* [REQUIRED ACTION]: Report the count of lines in the records that contain "AGND", without any added text.

[[ INFORMATION GIVEN open ]]

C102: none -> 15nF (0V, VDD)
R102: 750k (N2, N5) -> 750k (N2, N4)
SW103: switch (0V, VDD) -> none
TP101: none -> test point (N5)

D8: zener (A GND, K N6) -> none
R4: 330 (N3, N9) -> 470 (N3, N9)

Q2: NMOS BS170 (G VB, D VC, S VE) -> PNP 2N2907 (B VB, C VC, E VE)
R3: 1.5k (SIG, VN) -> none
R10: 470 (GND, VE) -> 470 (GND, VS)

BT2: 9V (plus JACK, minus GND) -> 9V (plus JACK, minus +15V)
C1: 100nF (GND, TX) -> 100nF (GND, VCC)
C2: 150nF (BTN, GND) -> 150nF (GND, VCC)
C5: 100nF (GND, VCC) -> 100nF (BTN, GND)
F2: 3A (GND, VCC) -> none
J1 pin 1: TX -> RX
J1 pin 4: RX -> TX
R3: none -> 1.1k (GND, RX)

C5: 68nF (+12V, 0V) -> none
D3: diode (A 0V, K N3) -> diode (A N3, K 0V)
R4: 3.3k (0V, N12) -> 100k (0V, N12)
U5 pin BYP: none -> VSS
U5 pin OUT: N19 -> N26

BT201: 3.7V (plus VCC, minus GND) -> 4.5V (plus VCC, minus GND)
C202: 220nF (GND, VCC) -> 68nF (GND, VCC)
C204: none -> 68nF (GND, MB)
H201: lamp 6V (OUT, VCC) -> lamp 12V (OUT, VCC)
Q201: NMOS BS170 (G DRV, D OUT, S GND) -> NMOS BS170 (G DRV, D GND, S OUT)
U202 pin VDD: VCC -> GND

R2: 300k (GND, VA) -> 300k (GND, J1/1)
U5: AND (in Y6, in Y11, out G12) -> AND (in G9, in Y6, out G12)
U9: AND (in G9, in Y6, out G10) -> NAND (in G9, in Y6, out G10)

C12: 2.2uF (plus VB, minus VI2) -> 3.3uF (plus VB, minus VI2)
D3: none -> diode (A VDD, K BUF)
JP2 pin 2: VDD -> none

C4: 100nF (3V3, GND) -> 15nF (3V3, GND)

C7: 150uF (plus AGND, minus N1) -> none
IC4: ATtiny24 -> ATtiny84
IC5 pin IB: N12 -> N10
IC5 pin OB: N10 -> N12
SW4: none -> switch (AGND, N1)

[[ INFORMATION GIVEN closed ]]

* [ANSWER BOX]: 2